[Data]
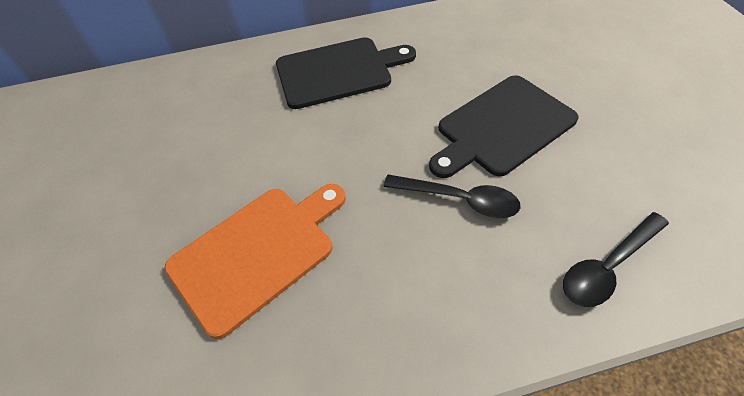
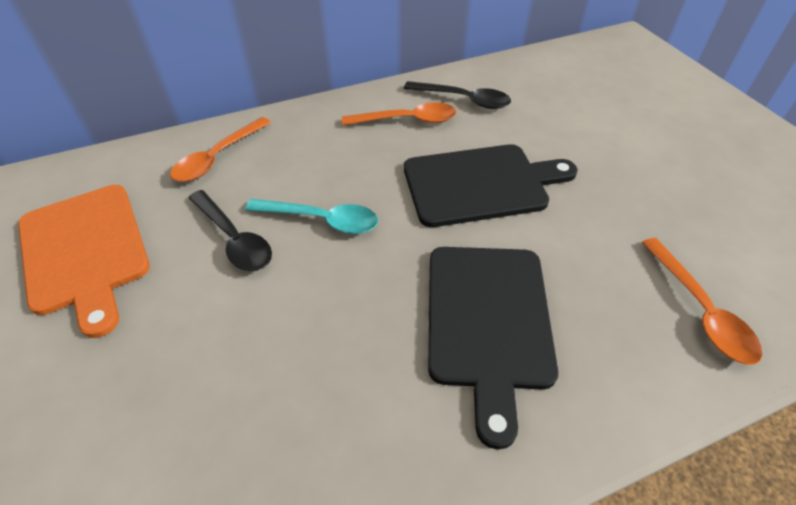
orange spoon: 0 -> 3
turquoise spoon: 0 -> 1

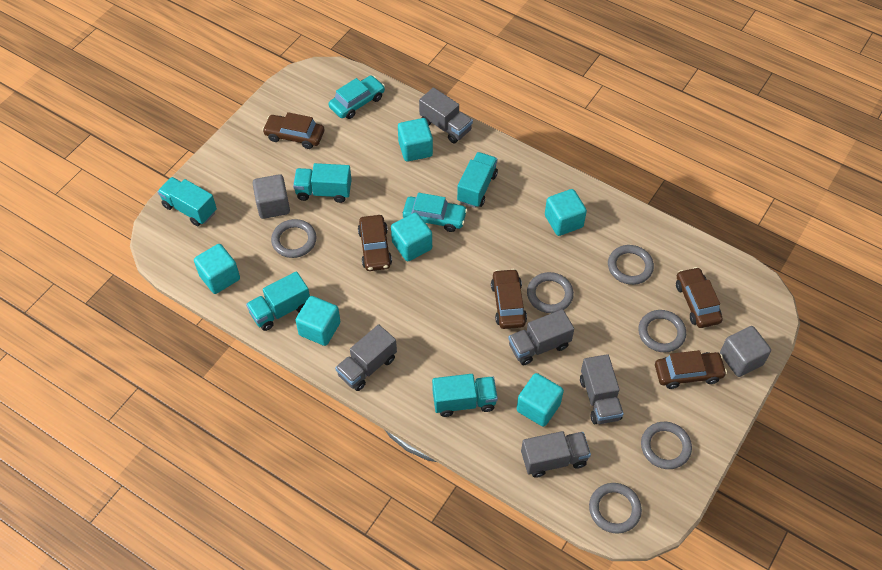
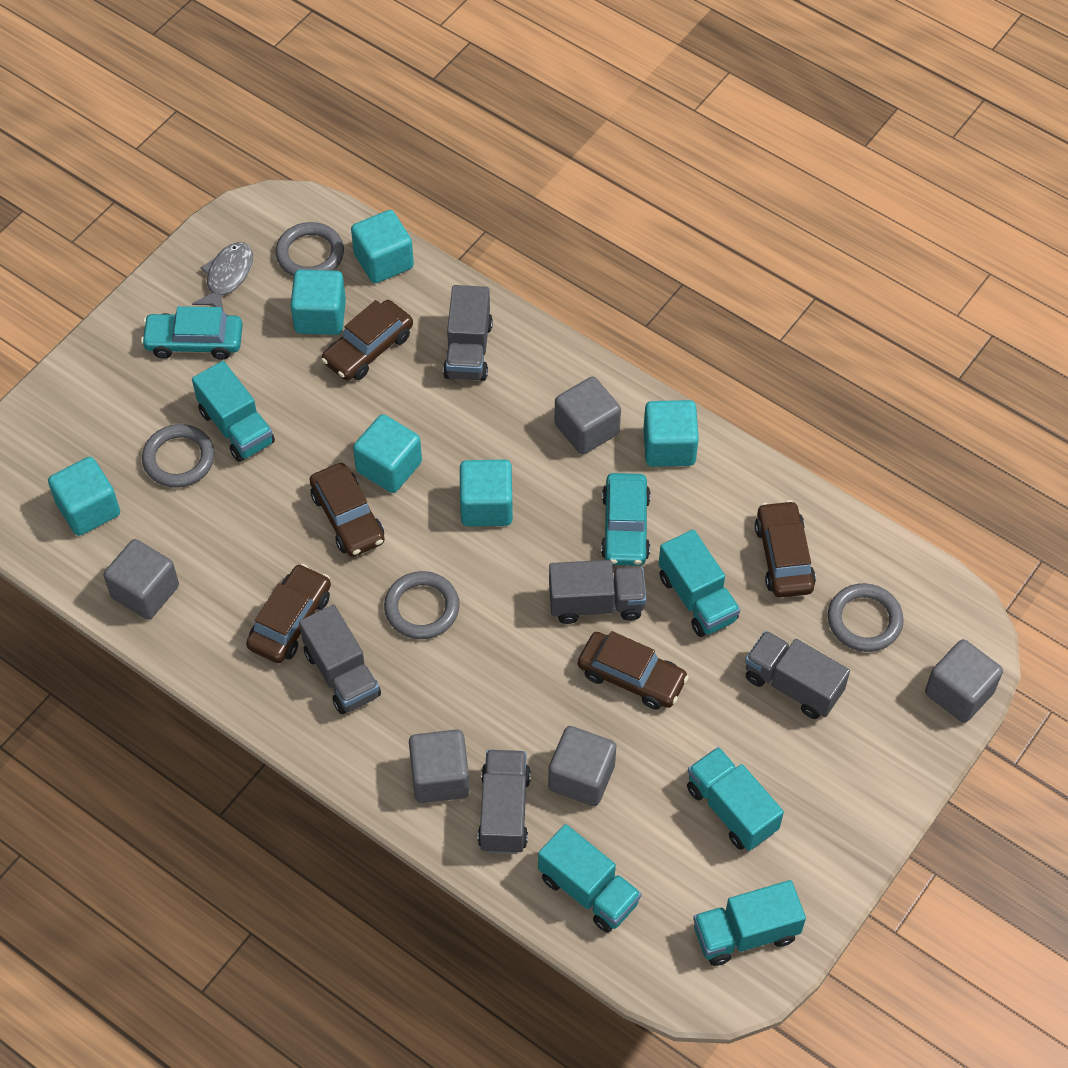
grey cube: 2 -> 5
grey fish: 0 -> 1
grey ring: 6 -> 4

[What you should do] Every line from the one with "turquoise spoon: 0 -> 1" through the last line of the data must be copied exactly. Leave the pictures out.

[Result of the exercise]
turquoise spoon: 0 -> 1

grey cube: 2 -> 5
grey fish: 0 -> 1
grey ring: 6 -> 4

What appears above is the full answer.